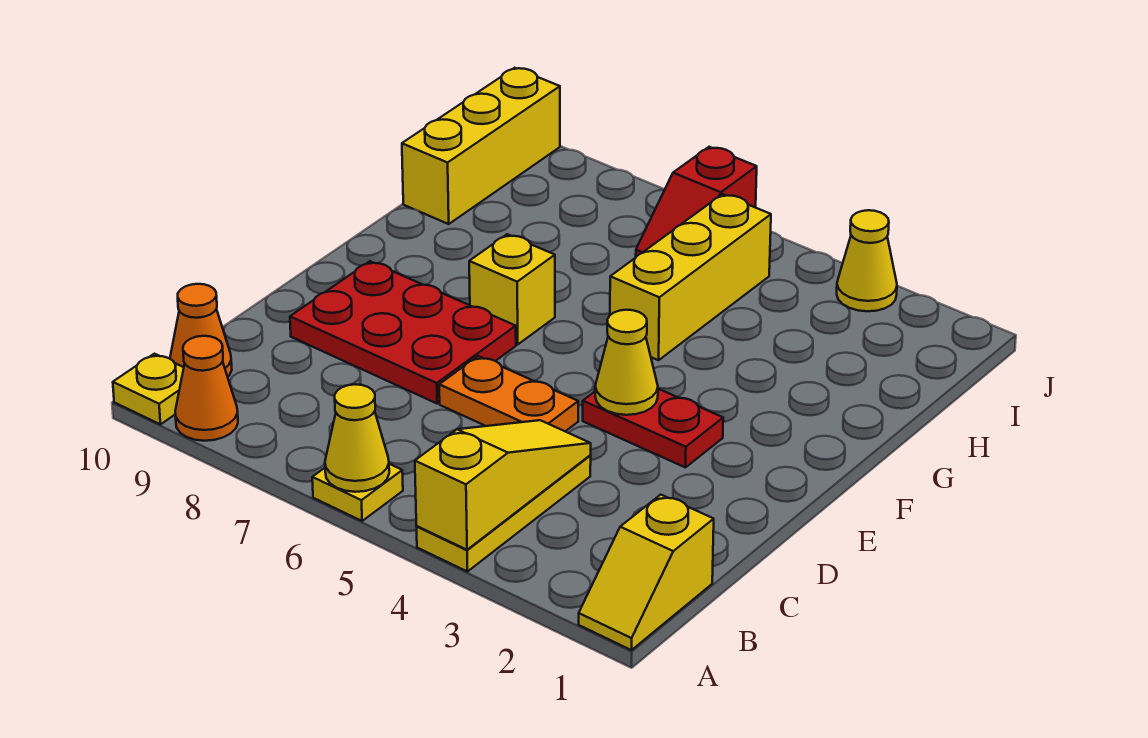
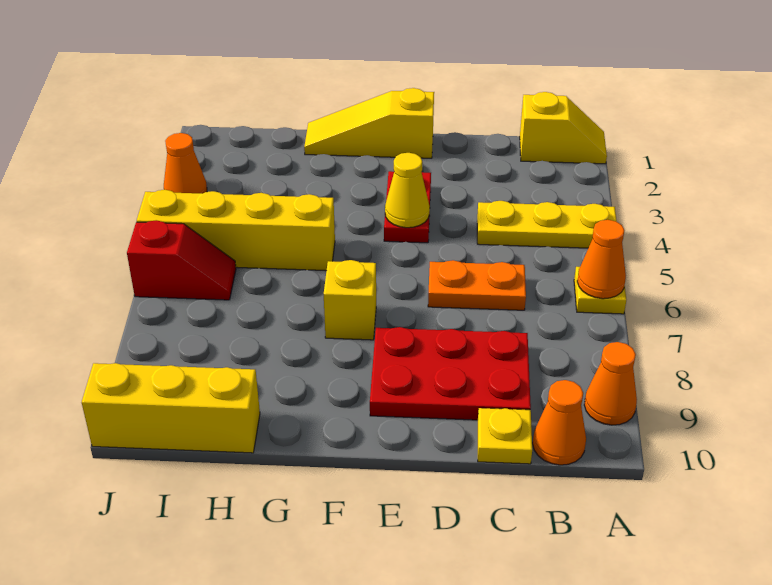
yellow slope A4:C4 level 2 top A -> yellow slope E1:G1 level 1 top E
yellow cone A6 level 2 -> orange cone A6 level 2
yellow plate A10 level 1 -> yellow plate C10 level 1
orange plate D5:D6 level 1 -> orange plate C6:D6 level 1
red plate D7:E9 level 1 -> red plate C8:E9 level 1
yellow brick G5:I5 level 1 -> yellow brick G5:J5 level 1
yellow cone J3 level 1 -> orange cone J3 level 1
---
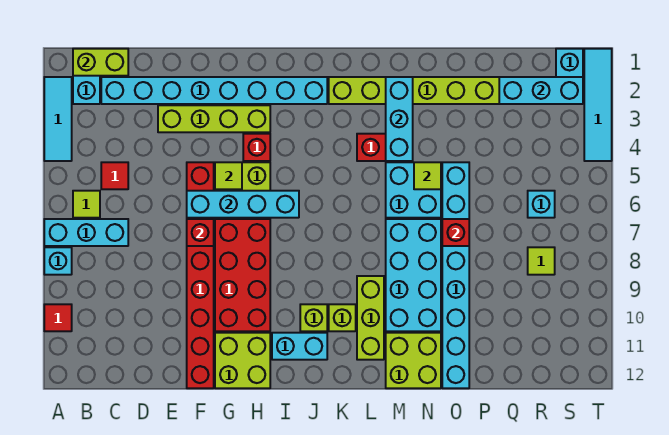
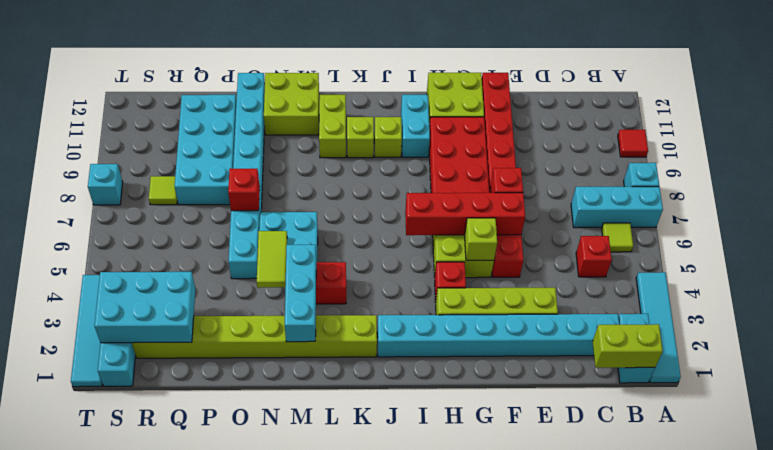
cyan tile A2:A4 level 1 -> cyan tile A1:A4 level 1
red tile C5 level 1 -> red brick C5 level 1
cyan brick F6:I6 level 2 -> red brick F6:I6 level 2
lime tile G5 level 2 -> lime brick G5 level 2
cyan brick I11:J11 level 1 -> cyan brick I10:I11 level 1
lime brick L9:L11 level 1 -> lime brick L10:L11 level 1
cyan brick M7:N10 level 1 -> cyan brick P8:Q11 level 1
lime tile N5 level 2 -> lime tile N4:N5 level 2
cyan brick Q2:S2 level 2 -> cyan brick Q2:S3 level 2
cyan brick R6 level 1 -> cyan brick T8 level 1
---
▶ Aim of the task:
Find where the line with "cyan brick F6:I6" sits in the material above, then copy exactly from it through the line with "cyan brick R6". Add no other line.

▶ Finished exercise:
cyan brick F6:I6 level 2 -> red brick F6:I6 level 2
lime tile G5 level 2 -> lime brick G5 level 2
cyan brick I11:J11 level 1 -> cyan brick I10:I11 level 1
lime brick L9:L11 level 1 -> lime brick L10:L11 level 1
cyan brick M7:N10 level 1 -> cyan brick P8:Q11 level 1
lime tile N5 level 2 -> lime tile N4:N5 level 2
cyan brick Q2:S2 level 2 -> cyan brick Q2:S3 level 2
cyan brick R6 level 1 -> cyan brick T8 level 1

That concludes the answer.